In the records below, find the line containing "red capsule: 9 -> 4". Restate it and all the lines after it exactly, and omit the rest.

(EXCERPTED RECORDS)

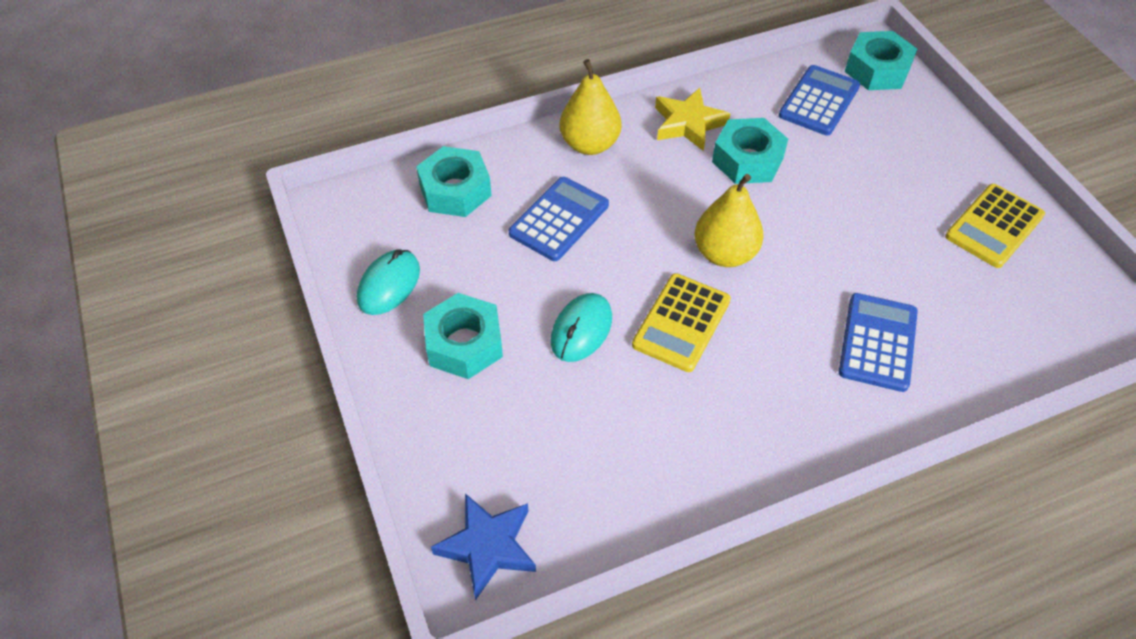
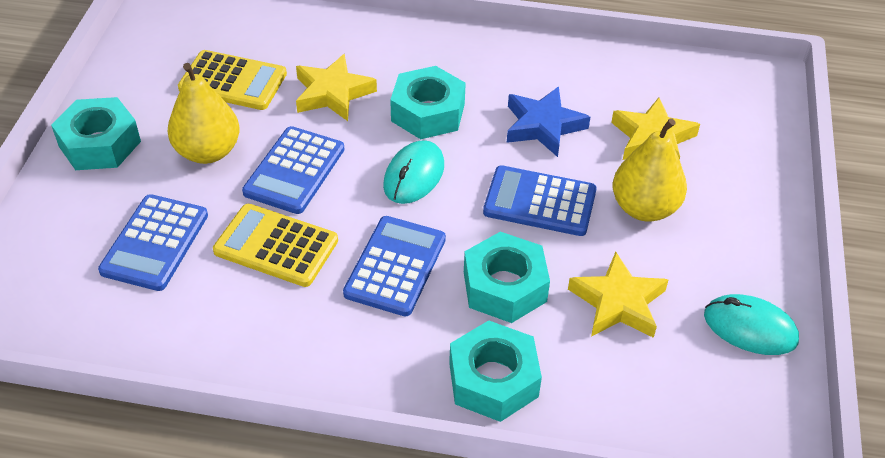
blue calculator: 3 -> 4
yellow star: 1 -> 3

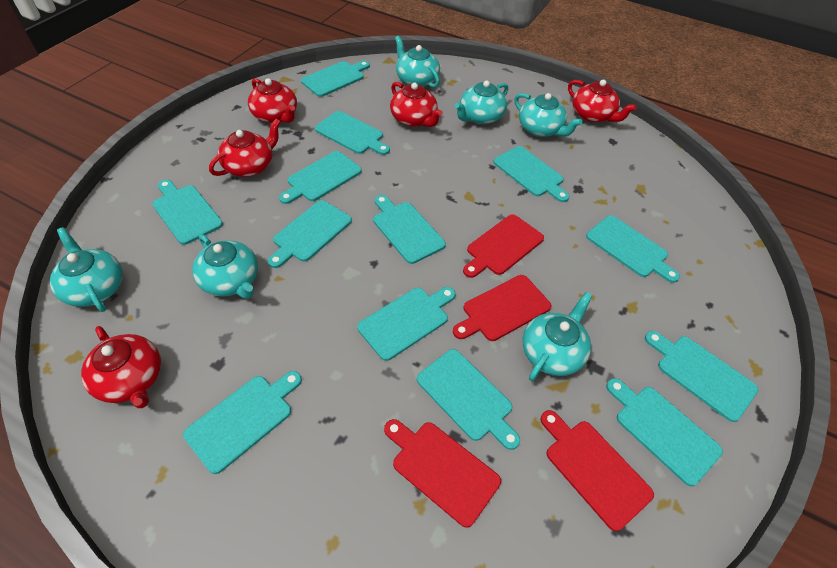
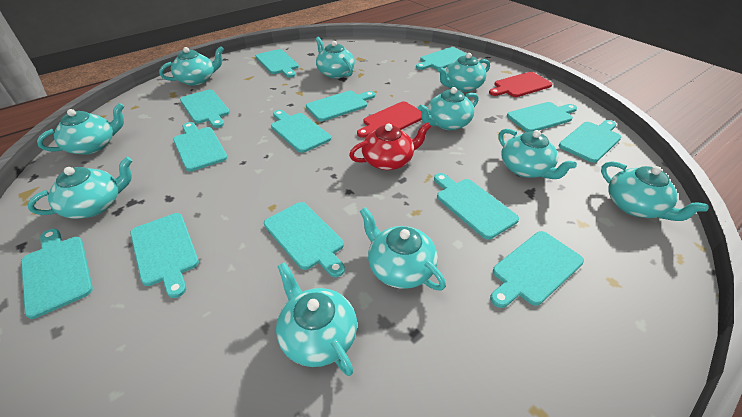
red cutting board: 4 -> 2
red teapot: 5 -> 1
turquoise teapot: 6 -> 10

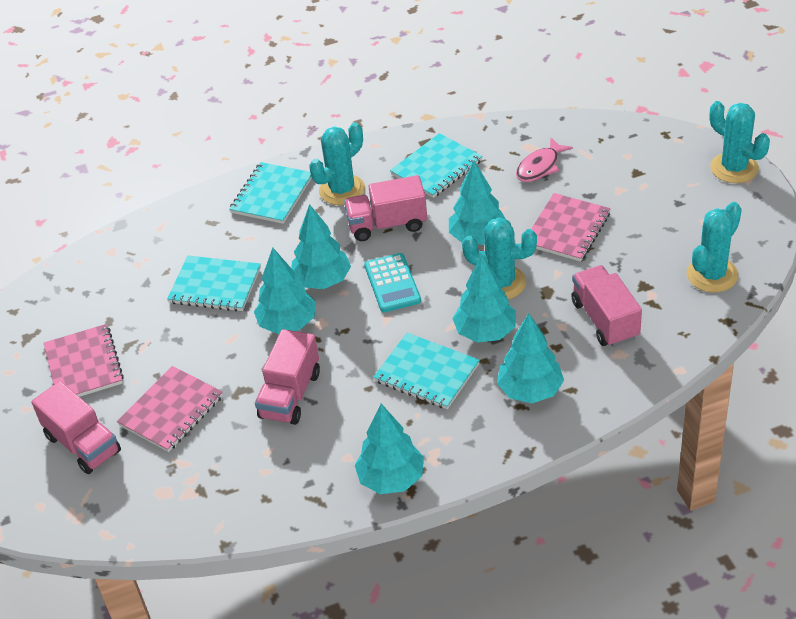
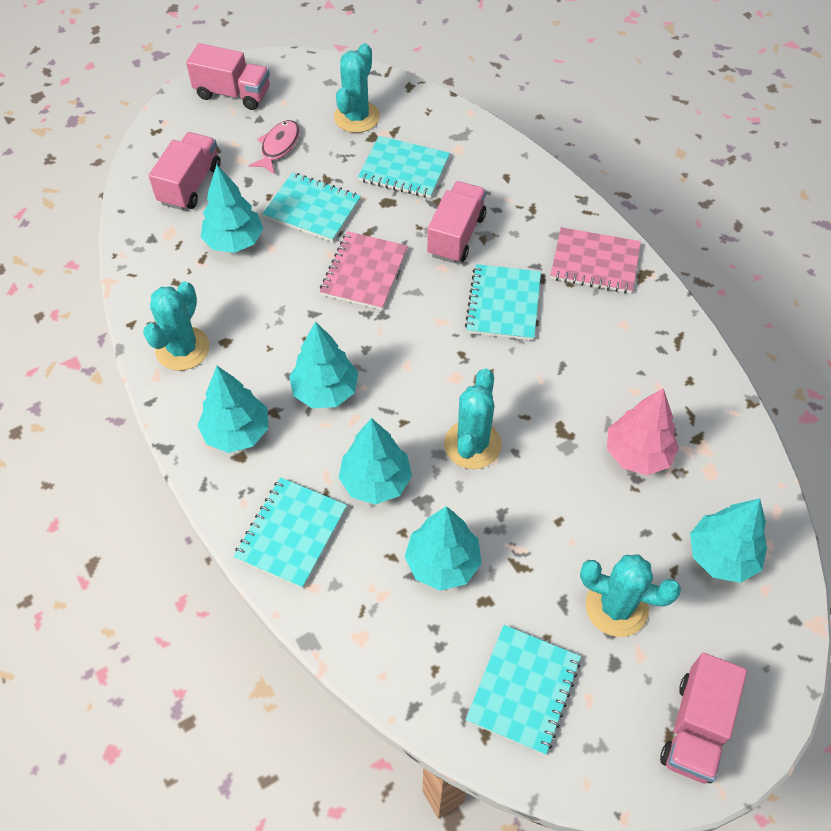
pink notebook: 3 -> 2
pink tree: 0 -> 1
turquoise calculator: 1 -> 0
turquoise notebook: 4 -> 5

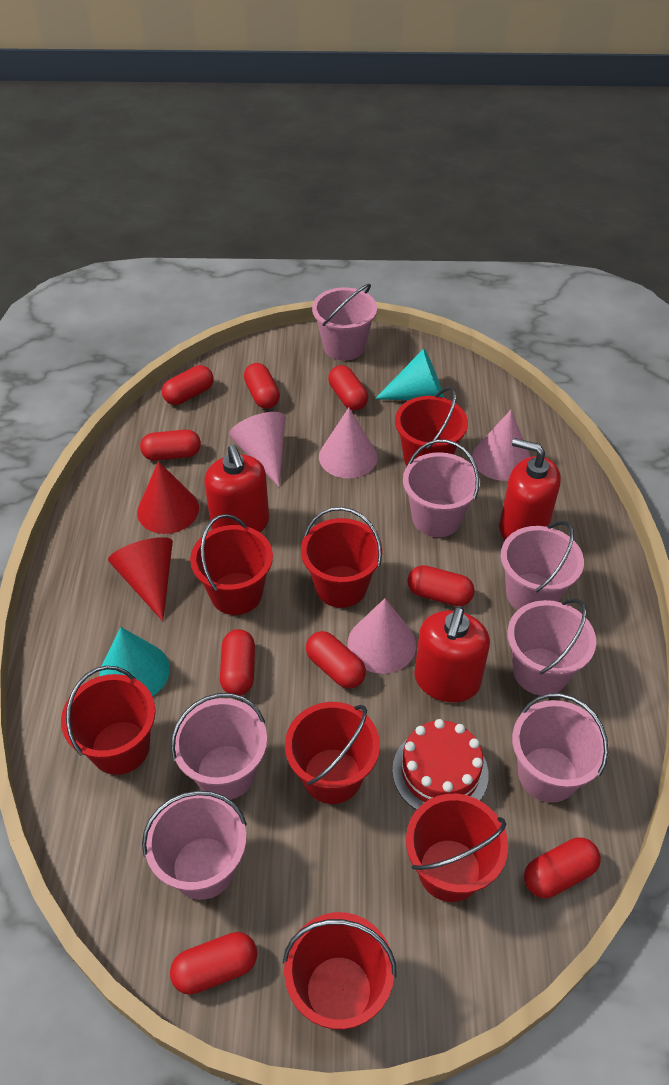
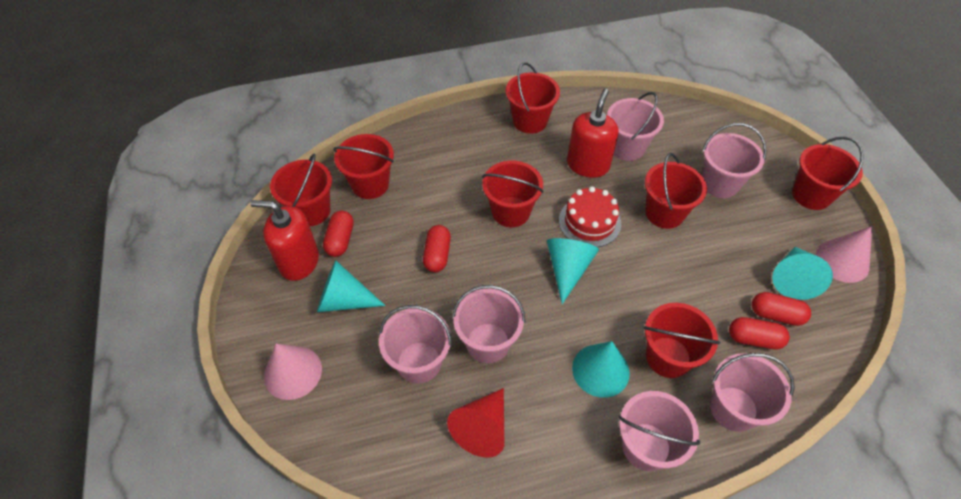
pink bucket: 7 -> 6
pink cone: 4 -> 2
red capsule: 9 -> 4
red cone: 2 -> 1
red soap dispenser: 3 -> 2
turquoise cone: 2 -> 4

(End EXCERPTED RECORDS)

-- WRITTEN SOLUTION --
red capsule: 9 -> 4
red cone: 2 -> 1
red soap dispenser: 3 -> 2
turquoise cone: 2 -> 4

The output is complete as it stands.